▶ Exercise aim: Taking the data below, please print only the lines from the line holding "TFT3: ST7789 -> ST7735" to the line holding "LIGHT2 pin OUT: D2 -> D4", inclusive, with pictures omitted.

[Before-and-after change records]
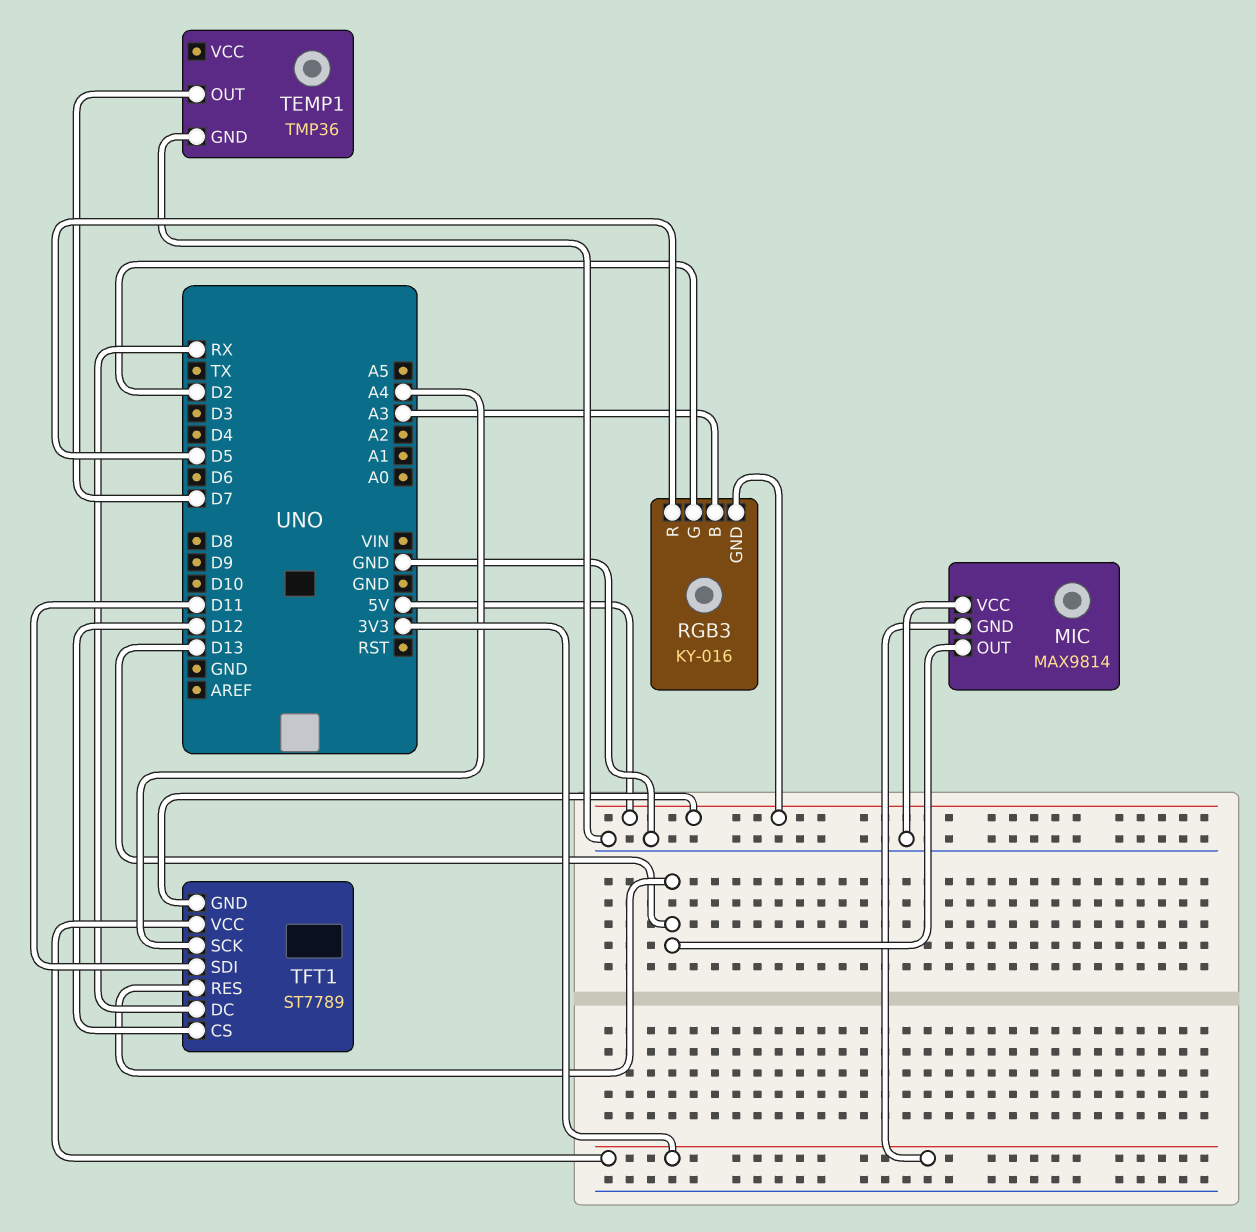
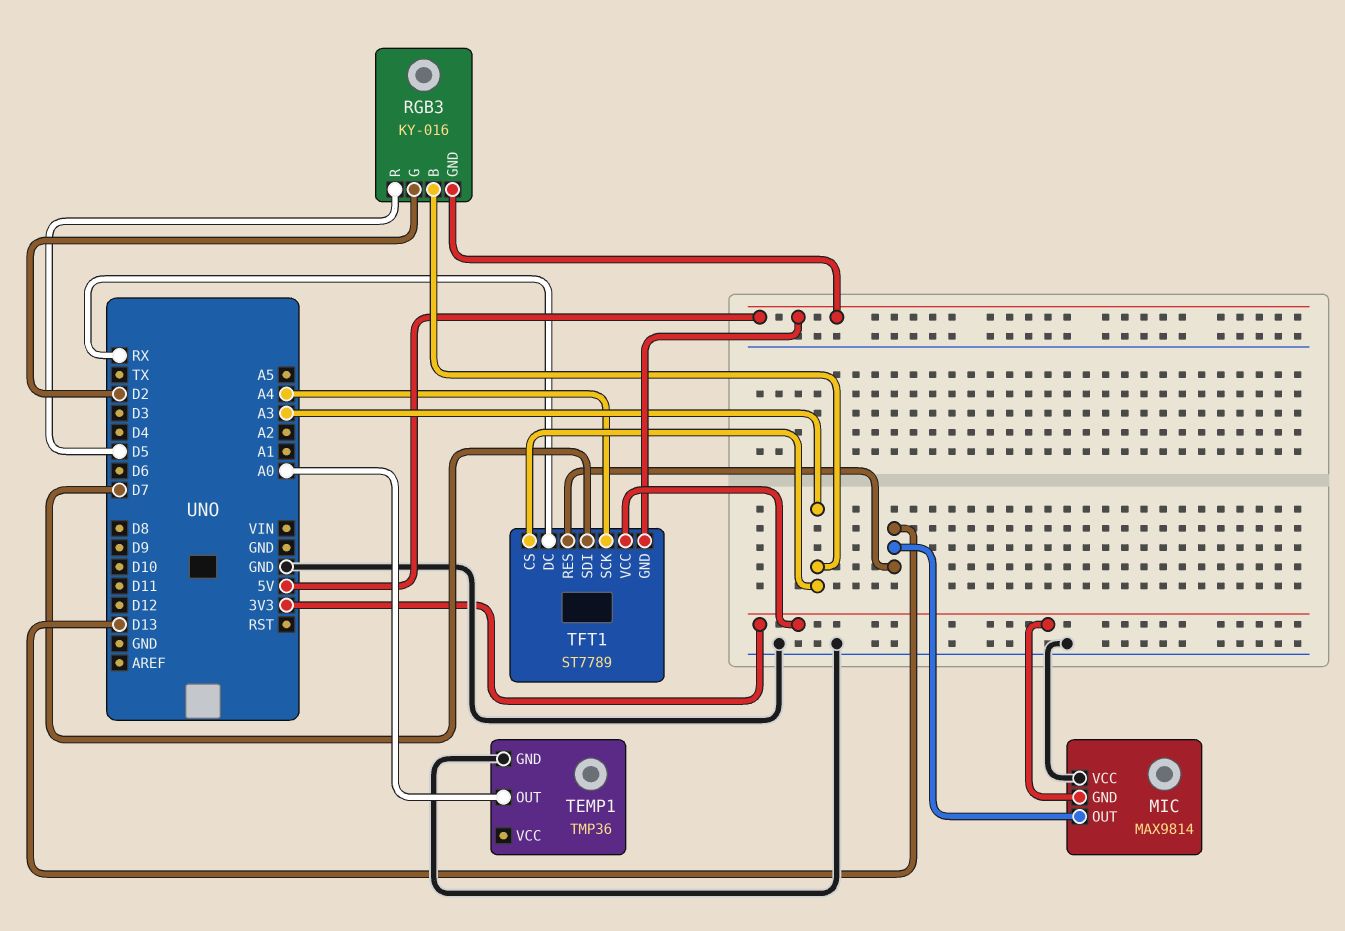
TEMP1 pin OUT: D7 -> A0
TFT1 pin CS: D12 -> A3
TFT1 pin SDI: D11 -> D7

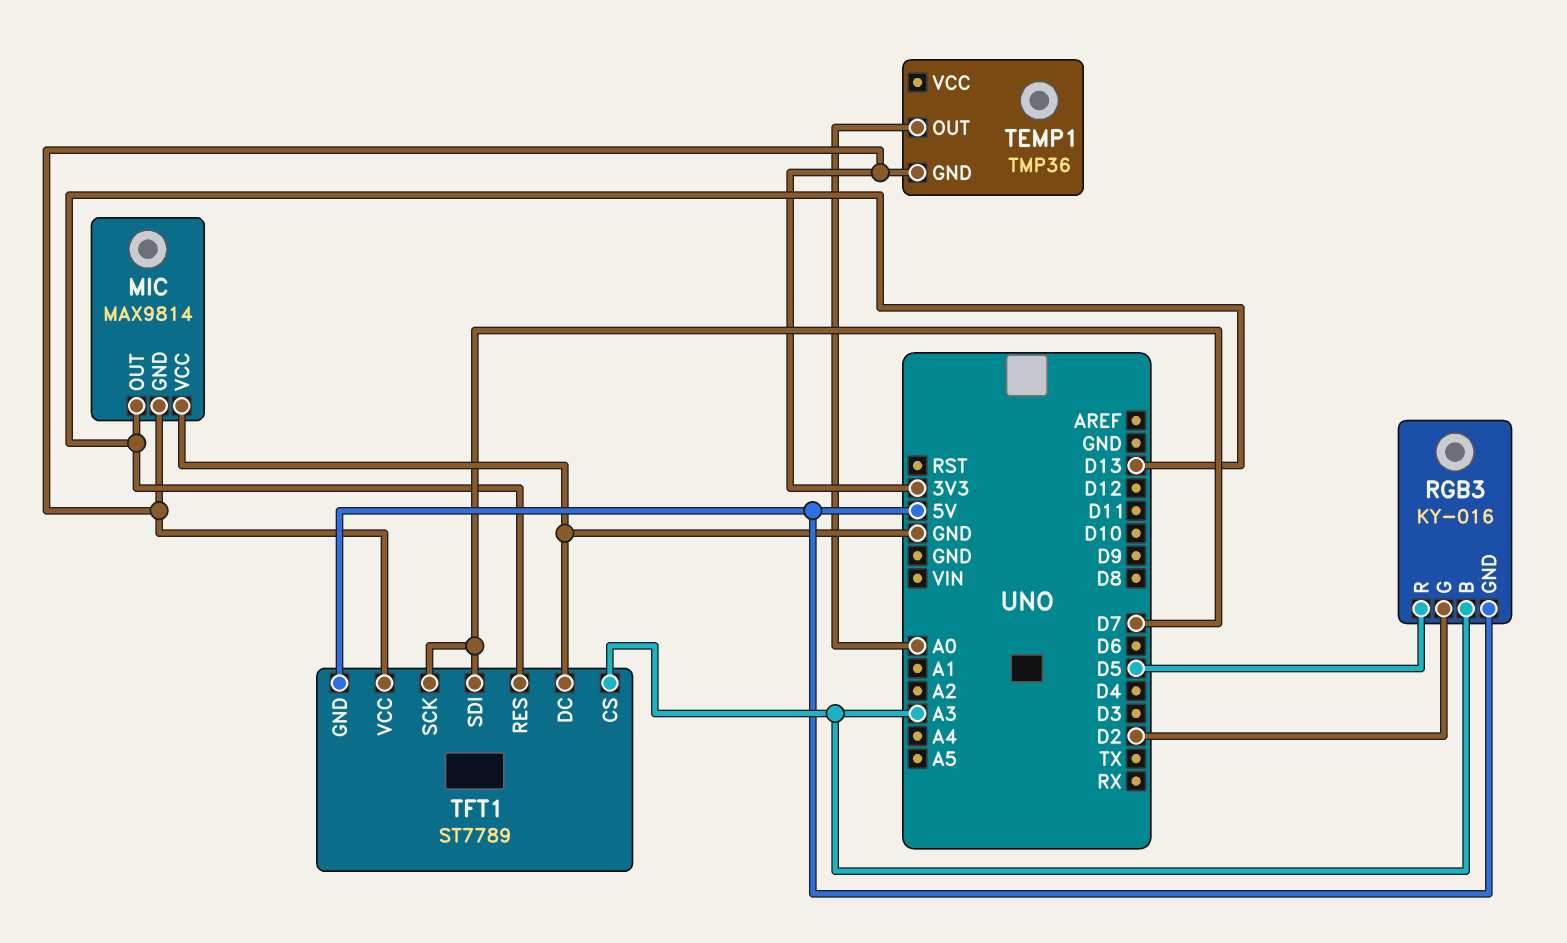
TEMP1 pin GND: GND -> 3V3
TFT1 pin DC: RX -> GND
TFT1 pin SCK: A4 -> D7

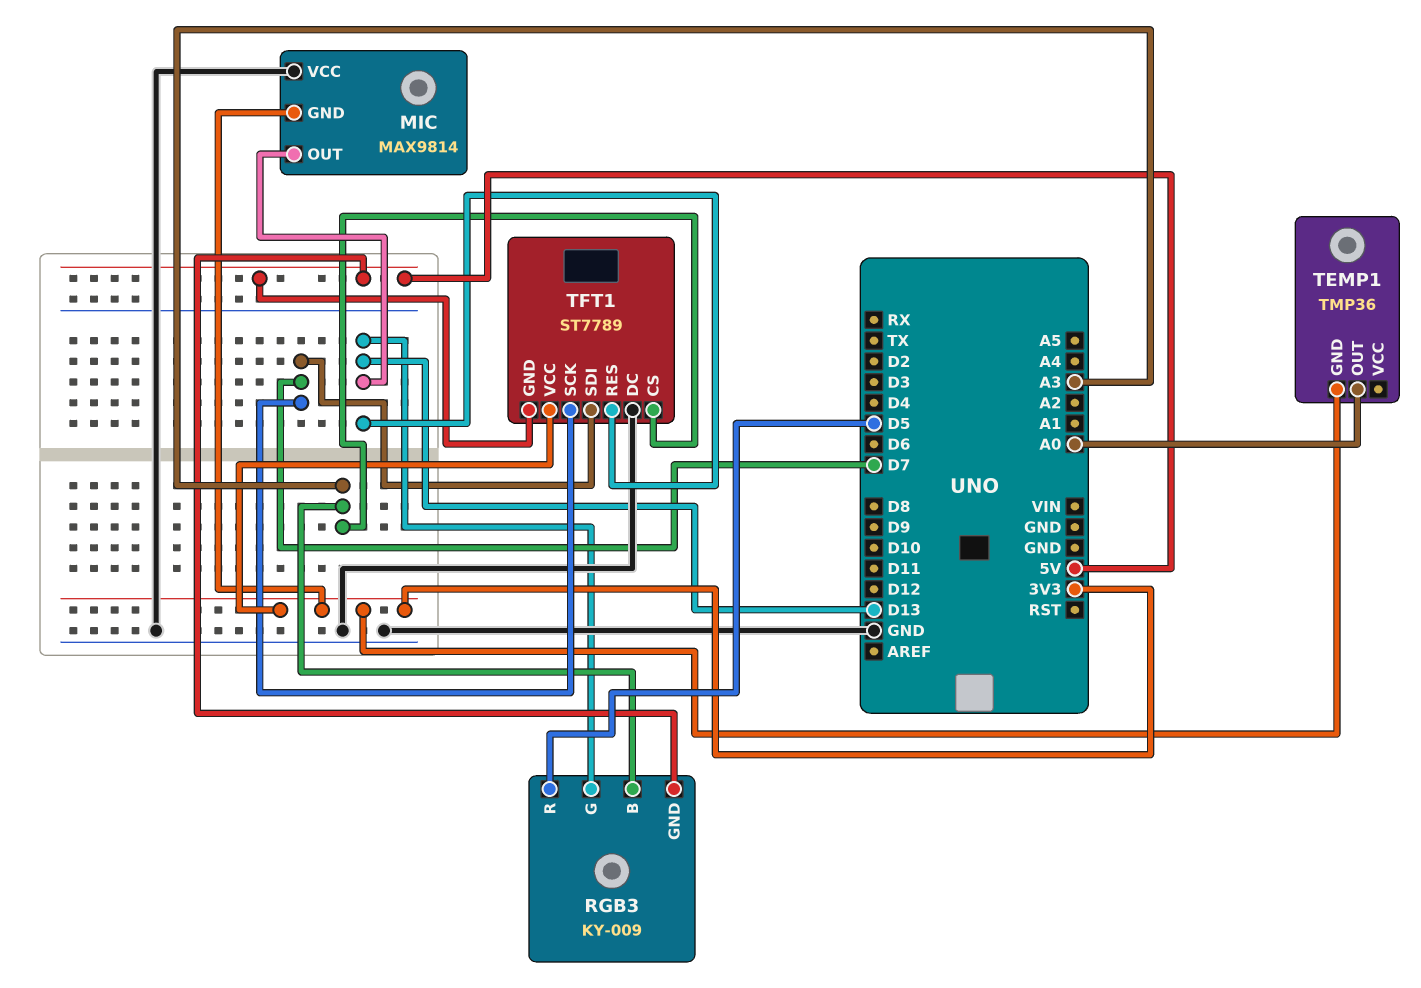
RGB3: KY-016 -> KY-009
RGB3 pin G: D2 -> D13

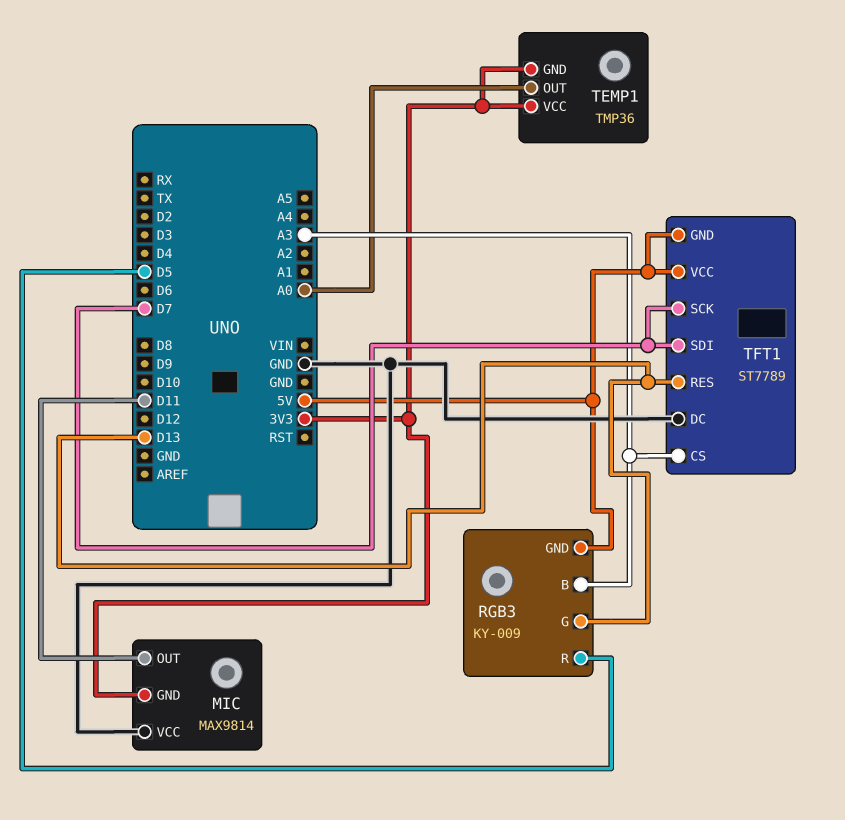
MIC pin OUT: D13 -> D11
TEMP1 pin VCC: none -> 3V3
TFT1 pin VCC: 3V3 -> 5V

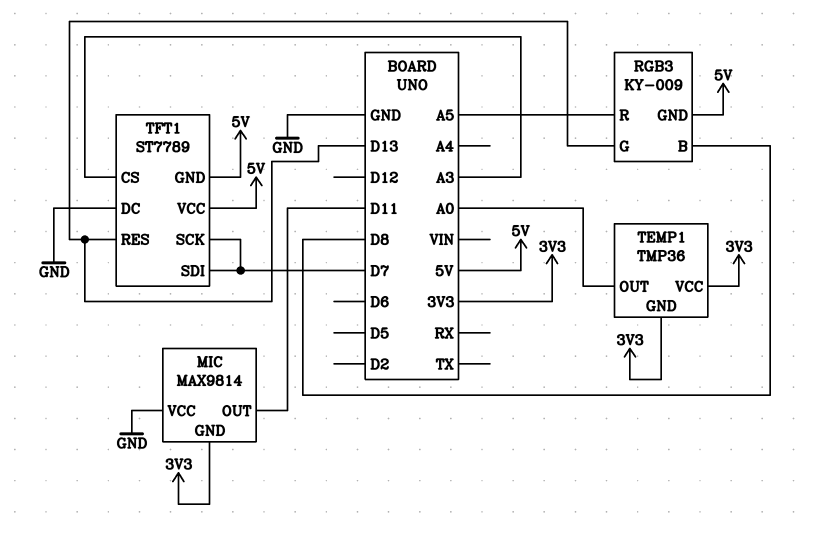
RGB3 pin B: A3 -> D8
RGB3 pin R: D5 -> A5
==
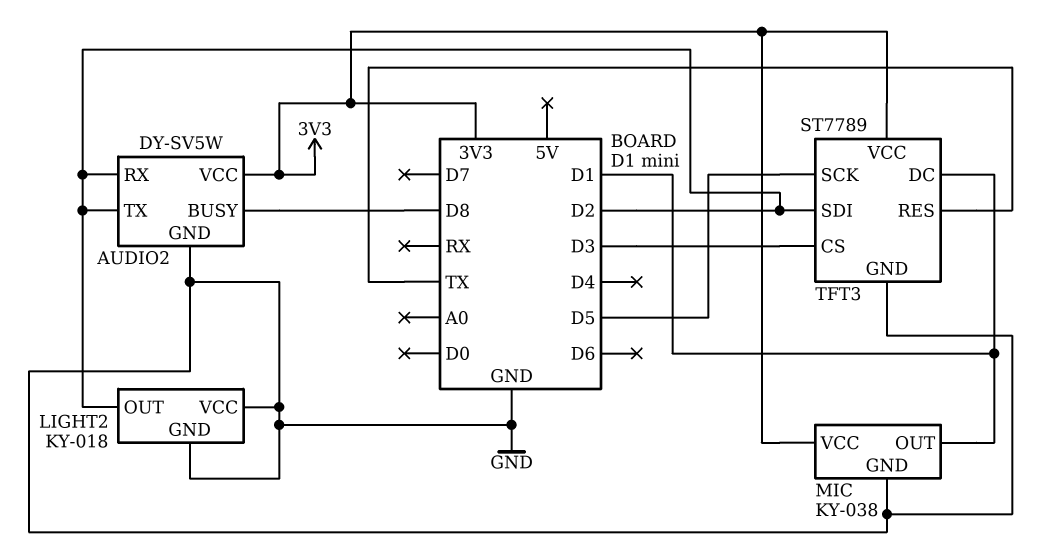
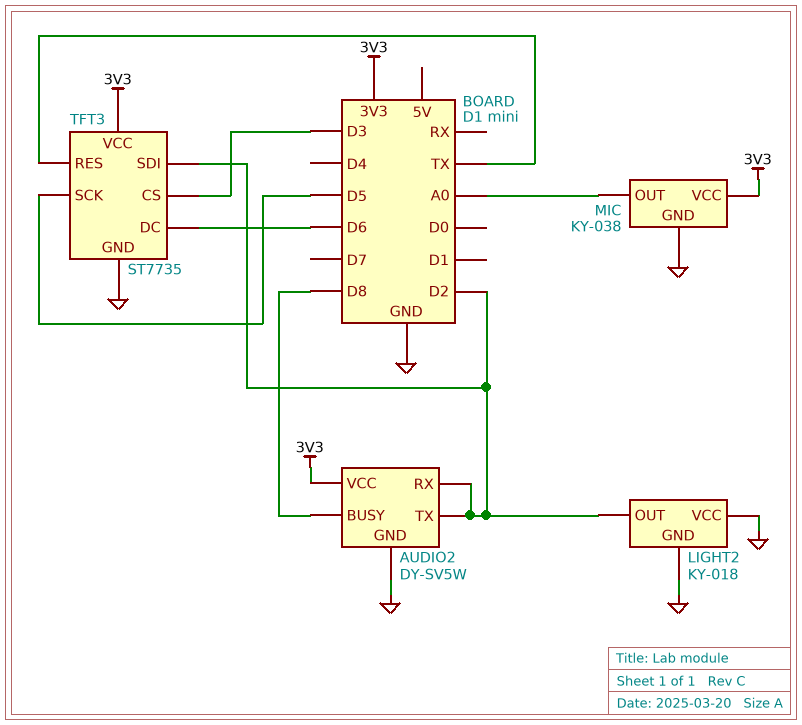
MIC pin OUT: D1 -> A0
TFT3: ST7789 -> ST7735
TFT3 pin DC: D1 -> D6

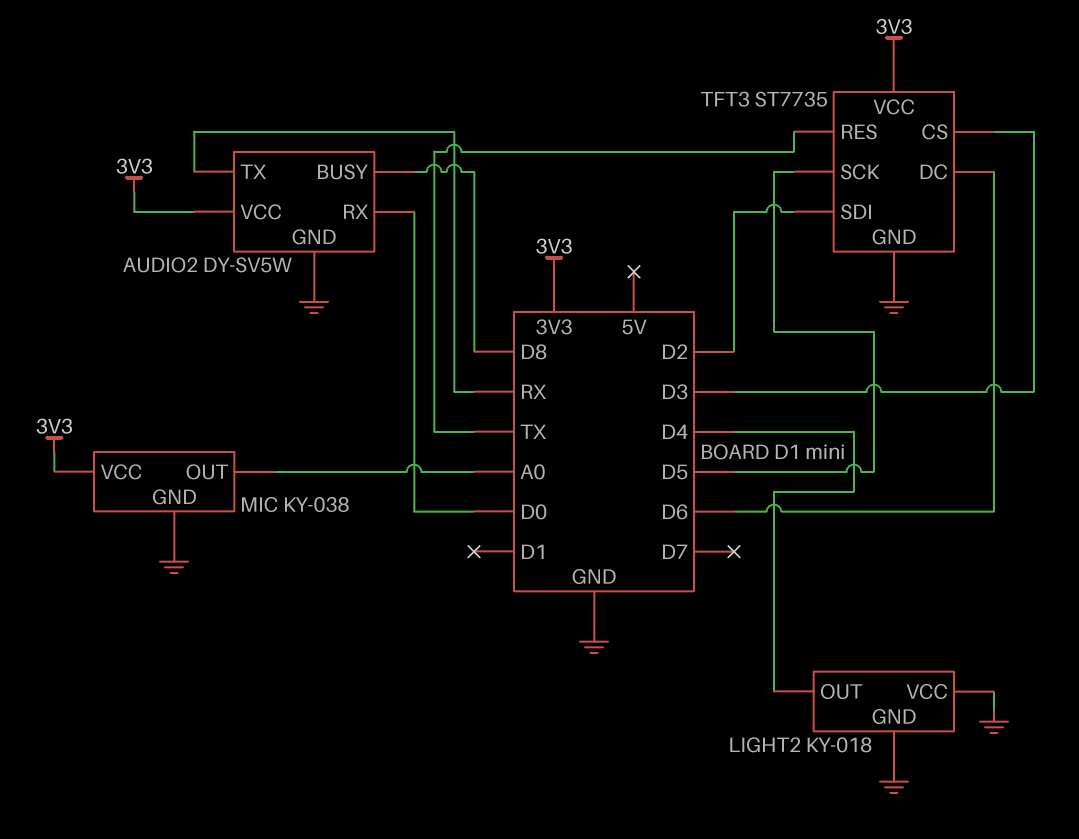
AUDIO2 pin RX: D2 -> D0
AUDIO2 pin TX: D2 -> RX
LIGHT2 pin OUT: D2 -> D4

▶ Result of the exercise:
TFT3: ST7789 -> ST7735
TFT3 pin DC: D1 -> D6

AUDIO2 pin RX: D2 -> D0
AUDIO2 pin TX: D2 -> RX
LIGHT2 pin OUT: D2 -> D4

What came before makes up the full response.